Task prompt: Show every line of the rows below that contains the string "Viola", copied as it appears.

Data records

┏━━

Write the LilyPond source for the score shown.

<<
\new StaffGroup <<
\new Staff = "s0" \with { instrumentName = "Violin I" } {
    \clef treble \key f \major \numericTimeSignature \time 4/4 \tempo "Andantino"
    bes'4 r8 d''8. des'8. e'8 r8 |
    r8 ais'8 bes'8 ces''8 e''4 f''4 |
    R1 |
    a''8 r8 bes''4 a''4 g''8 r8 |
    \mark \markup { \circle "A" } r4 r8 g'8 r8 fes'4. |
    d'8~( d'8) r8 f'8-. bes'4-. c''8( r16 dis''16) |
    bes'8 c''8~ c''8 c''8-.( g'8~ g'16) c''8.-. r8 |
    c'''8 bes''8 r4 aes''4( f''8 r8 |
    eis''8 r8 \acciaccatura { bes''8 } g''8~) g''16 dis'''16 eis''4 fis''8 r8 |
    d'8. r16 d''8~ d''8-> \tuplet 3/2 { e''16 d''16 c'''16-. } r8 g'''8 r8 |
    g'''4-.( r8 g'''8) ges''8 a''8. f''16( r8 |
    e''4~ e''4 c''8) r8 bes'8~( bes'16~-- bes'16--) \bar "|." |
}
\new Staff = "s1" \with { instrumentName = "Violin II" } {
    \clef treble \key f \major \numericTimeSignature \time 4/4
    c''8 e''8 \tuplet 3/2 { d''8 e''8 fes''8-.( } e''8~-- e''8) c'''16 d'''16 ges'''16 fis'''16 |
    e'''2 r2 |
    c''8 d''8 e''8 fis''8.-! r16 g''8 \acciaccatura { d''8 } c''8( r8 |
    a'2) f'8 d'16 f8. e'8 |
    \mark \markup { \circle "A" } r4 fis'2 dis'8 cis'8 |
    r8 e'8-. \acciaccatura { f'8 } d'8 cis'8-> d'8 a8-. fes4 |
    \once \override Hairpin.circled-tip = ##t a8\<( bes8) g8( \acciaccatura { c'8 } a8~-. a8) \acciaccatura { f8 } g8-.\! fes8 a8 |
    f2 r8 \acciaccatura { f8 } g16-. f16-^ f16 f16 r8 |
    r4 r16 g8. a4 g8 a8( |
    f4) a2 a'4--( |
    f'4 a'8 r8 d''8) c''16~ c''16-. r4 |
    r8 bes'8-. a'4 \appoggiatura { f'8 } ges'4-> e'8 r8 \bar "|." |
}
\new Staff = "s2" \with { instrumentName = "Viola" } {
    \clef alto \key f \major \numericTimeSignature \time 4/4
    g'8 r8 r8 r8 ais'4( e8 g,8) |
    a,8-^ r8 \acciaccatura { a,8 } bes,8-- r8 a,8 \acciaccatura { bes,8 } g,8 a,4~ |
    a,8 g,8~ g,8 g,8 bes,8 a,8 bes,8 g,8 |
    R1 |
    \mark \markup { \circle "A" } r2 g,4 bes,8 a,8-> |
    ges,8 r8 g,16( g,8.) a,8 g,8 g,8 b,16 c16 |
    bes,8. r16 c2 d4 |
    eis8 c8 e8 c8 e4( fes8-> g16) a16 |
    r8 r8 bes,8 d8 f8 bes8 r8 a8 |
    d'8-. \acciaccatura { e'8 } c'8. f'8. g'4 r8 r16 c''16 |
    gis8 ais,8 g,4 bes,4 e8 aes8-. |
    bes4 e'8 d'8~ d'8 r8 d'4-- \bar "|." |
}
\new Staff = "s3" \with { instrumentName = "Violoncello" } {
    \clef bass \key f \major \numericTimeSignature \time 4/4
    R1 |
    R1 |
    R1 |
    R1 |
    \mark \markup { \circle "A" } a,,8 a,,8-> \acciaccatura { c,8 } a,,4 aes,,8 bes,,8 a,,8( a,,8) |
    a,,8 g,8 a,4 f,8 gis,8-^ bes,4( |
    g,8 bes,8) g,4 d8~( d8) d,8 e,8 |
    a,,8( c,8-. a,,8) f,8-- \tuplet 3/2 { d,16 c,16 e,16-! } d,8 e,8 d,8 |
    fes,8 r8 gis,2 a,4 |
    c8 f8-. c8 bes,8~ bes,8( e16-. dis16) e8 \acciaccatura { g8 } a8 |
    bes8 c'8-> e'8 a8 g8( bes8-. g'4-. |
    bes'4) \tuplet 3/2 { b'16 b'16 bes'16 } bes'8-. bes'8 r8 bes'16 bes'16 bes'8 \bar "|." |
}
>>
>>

┗━━
┏━━

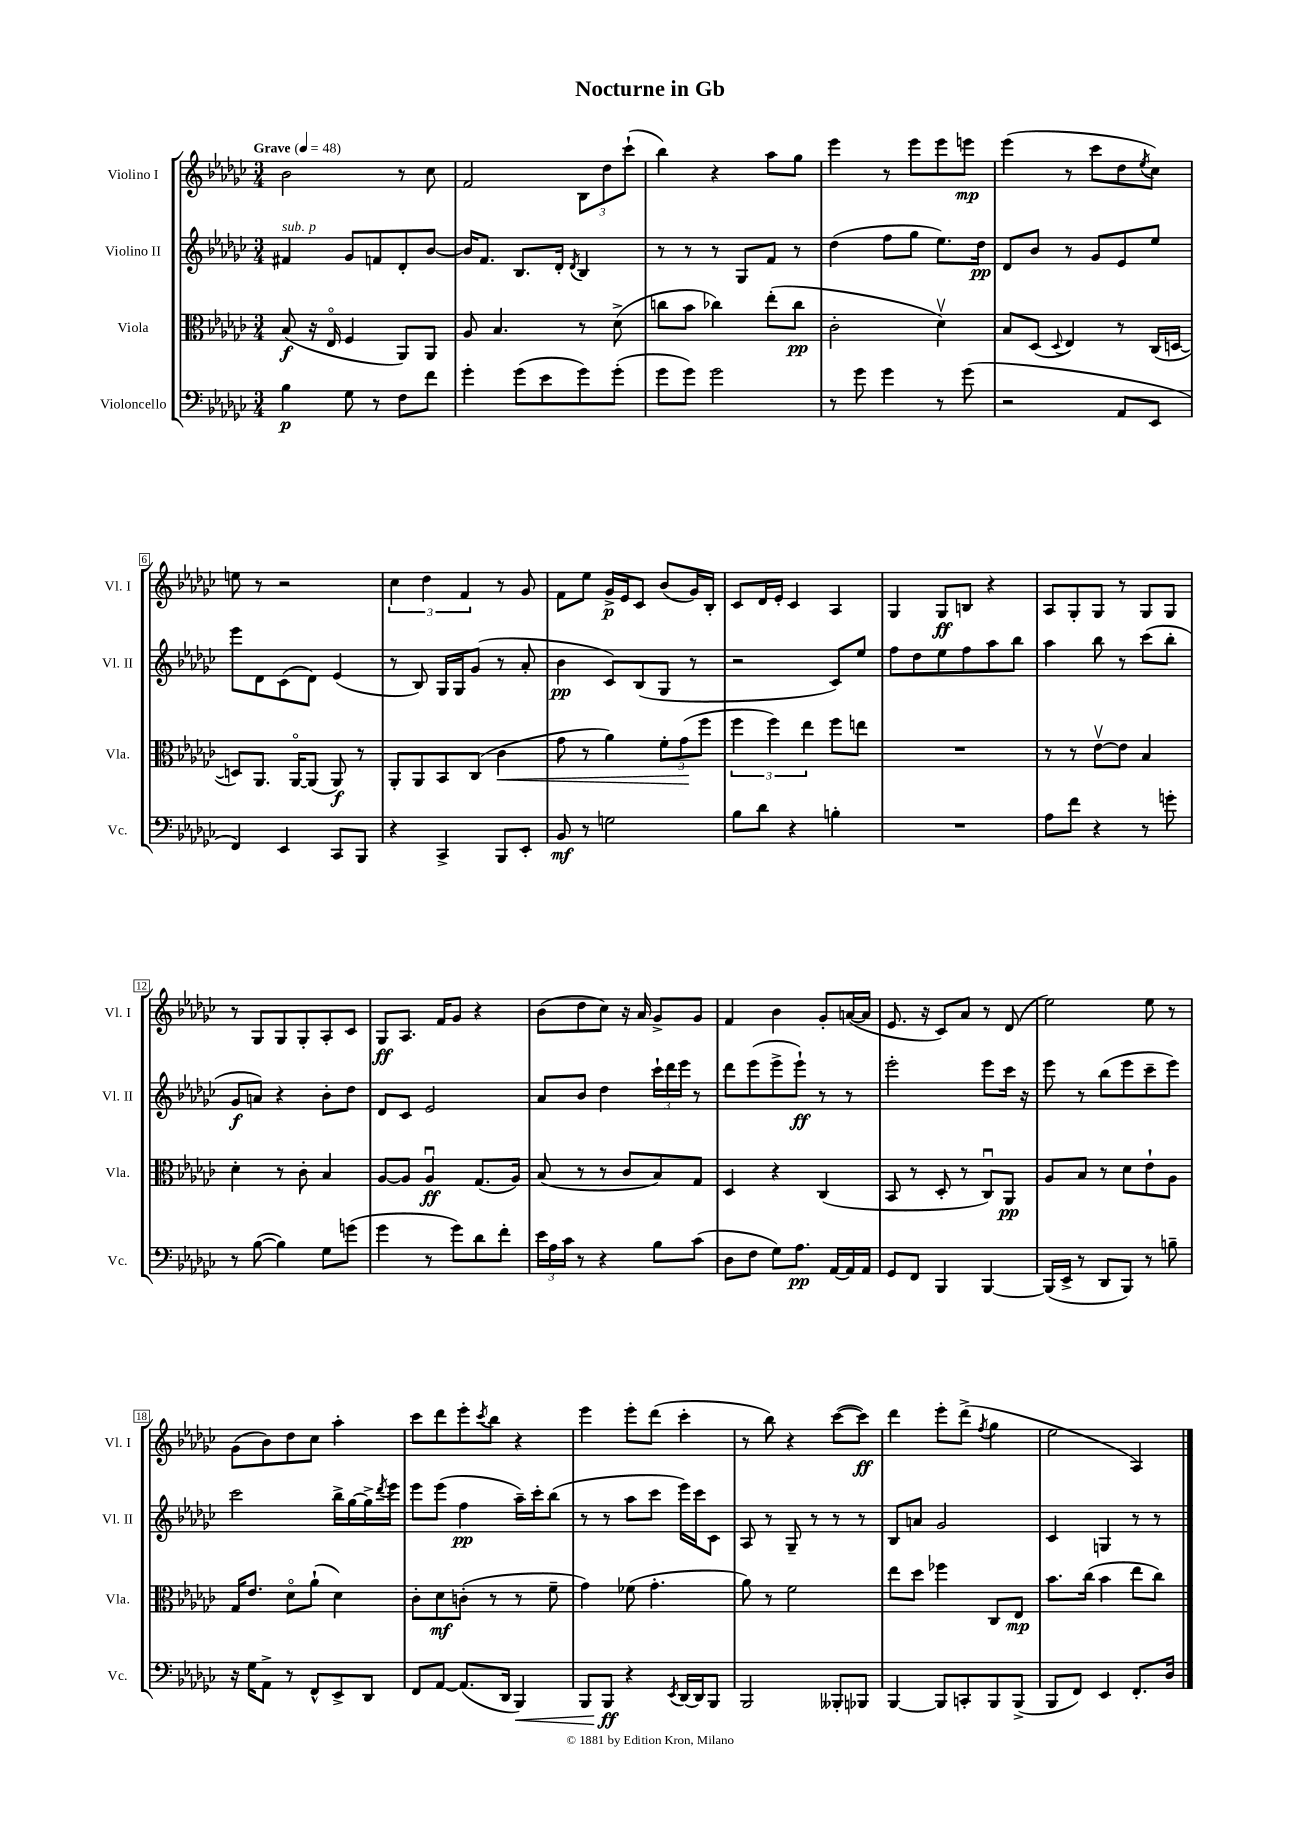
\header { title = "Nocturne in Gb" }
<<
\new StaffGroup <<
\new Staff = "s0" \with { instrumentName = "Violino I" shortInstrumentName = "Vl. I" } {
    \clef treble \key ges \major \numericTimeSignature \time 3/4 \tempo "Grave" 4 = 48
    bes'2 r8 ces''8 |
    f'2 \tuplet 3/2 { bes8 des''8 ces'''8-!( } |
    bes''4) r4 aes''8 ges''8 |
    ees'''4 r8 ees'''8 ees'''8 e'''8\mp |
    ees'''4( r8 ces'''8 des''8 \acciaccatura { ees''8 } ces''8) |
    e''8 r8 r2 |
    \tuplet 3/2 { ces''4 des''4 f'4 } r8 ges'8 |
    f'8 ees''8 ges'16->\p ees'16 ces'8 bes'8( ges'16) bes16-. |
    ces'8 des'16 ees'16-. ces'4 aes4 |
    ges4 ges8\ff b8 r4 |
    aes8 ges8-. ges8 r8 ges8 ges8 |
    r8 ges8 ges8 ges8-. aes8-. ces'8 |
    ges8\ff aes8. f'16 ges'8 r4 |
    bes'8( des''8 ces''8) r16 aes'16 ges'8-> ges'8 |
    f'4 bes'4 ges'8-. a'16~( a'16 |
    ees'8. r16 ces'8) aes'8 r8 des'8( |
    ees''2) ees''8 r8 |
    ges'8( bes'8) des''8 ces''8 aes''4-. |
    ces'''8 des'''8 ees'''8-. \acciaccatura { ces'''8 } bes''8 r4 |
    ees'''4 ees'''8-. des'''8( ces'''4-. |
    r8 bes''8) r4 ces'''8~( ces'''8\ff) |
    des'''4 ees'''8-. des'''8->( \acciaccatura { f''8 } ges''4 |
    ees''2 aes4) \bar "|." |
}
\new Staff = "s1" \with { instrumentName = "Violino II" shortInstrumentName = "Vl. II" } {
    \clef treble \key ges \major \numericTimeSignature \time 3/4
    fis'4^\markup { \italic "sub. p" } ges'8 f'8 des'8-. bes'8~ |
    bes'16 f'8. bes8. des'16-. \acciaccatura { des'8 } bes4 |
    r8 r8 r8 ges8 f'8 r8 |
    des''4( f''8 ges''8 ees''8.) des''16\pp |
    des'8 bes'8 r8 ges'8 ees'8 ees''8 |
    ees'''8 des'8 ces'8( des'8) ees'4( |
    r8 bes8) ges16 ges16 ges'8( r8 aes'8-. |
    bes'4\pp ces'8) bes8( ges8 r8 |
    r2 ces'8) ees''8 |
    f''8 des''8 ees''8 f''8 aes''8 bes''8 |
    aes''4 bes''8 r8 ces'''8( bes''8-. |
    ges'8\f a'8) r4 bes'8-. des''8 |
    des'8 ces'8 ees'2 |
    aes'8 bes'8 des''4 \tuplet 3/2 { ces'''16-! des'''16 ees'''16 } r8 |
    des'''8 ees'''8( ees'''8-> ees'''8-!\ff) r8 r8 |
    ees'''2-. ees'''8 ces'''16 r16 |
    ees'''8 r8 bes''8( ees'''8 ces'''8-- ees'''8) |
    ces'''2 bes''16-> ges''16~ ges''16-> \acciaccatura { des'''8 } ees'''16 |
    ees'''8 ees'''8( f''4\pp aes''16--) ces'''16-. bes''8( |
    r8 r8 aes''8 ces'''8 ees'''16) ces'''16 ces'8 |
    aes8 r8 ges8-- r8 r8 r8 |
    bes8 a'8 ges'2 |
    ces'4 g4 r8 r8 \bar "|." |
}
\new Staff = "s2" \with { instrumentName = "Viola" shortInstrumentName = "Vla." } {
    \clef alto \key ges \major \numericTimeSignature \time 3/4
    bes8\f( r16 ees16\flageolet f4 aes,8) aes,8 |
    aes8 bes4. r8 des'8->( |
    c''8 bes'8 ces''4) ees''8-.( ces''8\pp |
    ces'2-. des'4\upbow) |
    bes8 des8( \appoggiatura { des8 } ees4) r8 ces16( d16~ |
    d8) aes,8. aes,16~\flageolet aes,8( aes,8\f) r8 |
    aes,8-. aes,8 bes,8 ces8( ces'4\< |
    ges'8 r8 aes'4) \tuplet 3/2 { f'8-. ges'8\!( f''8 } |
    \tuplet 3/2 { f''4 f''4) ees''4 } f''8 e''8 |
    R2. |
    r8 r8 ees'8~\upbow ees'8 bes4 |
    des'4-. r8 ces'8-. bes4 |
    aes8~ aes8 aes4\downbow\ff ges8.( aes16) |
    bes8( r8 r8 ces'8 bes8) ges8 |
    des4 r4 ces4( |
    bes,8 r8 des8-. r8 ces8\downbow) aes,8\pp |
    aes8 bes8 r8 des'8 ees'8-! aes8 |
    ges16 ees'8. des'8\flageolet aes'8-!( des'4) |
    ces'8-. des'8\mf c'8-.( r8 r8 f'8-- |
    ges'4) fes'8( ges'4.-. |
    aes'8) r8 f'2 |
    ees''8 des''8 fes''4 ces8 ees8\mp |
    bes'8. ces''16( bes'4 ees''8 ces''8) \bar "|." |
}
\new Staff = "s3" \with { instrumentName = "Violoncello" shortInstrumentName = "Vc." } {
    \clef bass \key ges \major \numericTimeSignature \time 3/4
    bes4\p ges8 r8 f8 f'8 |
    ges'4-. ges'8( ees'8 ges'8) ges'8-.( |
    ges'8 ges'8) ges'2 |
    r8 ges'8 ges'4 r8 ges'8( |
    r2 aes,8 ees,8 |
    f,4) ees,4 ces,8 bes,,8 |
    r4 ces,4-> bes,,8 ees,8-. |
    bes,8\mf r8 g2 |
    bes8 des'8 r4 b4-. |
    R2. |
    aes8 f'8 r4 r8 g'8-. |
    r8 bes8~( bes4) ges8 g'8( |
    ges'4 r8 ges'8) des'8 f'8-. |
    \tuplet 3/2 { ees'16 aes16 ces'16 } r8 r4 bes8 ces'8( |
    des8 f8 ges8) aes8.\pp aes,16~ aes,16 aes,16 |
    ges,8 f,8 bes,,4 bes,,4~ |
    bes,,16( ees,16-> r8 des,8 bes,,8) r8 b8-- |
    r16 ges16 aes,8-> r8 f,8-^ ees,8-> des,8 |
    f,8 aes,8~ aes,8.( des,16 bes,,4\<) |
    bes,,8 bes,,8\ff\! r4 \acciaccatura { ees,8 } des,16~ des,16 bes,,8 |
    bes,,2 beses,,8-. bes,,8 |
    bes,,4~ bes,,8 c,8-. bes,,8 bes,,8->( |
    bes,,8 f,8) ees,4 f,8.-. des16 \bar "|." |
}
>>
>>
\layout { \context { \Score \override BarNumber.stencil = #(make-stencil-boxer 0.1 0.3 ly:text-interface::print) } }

┗━━
┏━━

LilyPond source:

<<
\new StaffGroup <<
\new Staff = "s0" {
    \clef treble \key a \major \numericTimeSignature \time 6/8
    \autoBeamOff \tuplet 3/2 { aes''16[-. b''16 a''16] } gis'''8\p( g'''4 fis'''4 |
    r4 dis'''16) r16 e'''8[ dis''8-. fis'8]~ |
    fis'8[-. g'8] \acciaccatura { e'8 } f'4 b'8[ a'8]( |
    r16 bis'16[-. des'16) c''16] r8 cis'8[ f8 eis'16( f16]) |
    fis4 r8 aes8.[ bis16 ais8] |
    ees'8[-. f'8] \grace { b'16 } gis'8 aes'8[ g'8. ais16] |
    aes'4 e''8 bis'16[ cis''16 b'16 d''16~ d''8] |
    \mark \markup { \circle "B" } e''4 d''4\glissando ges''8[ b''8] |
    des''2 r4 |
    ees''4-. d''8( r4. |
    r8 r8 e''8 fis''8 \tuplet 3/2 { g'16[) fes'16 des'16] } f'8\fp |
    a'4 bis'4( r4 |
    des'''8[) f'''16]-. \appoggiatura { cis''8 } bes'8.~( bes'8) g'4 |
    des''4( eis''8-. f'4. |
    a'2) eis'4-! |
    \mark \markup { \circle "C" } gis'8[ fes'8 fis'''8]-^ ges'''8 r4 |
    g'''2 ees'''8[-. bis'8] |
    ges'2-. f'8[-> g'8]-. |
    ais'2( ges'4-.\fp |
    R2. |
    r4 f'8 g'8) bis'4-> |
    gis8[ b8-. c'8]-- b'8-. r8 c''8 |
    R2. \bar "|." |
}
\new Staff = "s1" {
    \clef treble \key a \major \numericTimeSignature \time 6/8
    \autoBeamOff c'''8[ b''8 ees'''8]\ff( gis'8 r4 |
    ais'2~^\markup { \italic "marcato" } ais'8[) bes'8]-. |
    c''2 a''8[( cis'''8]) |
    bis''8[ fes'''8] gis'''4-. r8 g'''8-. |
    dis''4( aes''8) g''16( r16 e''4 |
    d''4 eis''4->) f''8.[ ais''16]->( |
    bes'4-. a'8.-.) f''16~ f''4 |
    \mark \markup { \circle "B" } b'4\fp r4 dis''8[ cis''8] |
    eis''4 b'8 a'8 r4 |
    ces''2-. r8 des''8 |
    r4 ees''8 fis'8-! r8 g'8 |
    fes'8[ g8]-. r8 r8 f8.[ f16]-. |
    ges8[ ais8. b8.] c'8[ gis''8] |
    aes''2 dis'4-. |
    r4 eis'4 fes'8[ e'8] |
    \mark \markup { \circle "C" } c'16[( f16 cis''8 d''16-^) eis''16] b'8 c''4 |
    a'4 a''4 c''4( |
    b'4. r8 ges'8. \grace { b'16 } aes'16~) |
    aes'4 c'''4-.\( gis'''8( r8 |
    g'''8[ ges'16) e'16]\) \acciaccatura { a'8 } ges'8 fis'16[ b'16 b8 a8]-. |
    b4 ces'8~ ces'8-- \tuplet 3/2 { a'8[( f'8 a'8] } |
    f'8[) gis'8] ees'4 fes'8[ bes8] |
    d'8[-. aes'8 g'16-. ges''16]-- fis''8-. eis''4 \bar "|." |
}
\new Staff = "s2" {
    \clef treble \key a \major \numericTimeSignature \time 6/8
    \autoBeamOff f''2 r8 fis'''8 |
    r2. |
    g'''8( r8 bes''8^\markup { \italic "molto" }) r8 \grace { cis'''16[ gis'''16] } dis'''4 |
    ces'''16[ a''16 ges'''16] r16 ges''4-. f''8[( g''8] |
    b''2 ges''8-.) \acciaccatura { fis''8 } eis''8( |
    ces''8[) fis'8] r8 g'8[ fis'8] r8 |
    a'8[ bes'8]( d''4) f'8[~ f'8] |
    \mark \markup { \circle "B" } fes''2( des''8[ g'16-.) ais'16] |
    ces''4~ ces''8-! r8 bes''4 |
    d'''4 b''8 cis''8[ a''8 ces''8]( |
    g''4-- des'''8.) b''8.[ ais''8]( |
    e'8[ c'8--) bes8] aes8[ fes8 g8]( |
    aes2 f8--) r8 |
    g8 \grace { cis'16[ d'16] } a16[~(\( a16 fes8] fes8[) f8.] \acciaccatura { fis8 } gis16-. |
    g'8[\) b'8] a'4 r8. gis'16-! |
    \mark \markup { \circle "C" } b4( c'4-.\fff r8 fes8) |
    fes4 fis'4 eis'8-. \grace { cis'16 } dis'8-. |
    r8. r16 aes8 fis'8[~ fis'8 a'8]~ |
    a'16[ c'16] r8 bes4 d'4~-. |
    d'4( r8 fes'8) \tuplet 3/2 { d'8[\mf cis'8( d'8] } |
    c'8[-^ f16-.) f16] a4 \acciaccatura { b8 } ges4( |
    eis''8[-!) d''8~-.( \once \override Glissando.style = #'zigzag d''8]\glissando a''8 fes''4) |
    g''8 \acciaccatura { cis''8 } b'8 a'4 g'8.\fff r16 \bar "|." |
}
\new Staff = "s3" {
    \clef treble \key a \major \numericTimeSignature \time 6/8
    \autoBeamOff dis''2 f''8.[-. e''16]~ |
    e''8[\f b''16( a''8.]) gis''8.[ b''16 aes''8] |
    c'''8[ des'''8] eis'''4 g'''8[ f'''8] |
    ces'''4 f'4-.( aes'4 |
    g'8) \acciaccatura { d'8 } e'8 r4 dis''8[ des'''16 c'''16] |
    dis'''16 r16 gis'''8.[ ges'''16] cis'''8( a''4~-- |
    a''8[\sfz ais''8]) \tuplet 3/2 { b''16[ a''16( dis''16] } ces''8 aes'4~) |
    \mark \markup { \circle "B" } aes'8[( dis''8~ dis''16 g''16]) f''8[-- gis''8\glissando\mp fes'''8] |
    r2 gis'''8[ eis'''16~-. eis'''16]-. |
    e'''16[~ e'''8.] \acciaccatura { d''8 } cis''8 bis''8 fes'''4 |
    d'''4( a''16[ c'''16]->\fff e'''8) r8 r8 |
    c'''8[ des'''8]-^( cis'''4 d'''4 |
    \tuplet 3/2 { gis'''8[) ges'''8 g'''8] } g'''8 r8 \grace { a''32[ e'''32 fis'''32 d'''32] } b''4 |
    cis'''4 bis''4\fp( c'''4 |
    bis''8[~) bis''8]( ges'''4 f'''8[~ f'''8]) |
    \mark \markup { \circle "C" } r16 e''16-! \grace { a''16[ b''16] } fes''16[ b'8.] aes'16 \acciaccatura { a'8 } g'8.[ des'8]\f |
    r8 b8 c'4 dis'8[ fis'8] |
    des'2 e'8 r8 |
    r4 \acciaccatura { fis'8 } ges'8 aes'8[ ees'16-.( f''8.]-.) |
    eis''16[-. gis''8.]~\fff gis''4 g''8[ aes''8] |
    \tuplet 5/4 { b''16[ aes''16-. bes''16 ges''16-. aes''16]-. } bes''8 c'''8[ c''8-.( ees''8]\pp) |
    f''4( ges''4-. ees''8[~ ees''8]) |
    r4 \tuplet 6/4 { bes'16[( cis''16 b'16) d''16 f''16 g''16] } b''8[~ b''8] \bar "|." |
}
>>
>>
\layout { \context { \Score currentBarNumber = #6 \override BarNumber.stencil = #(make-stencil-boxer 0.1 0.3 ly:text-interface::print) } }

┗━━

Solved problem:
\new Staff = "s2" \with { instrumentName = "Viola" } {
\new Staff = "s2" \with { instrumentName = "Viola" shortInstrumentName = "Vla." } {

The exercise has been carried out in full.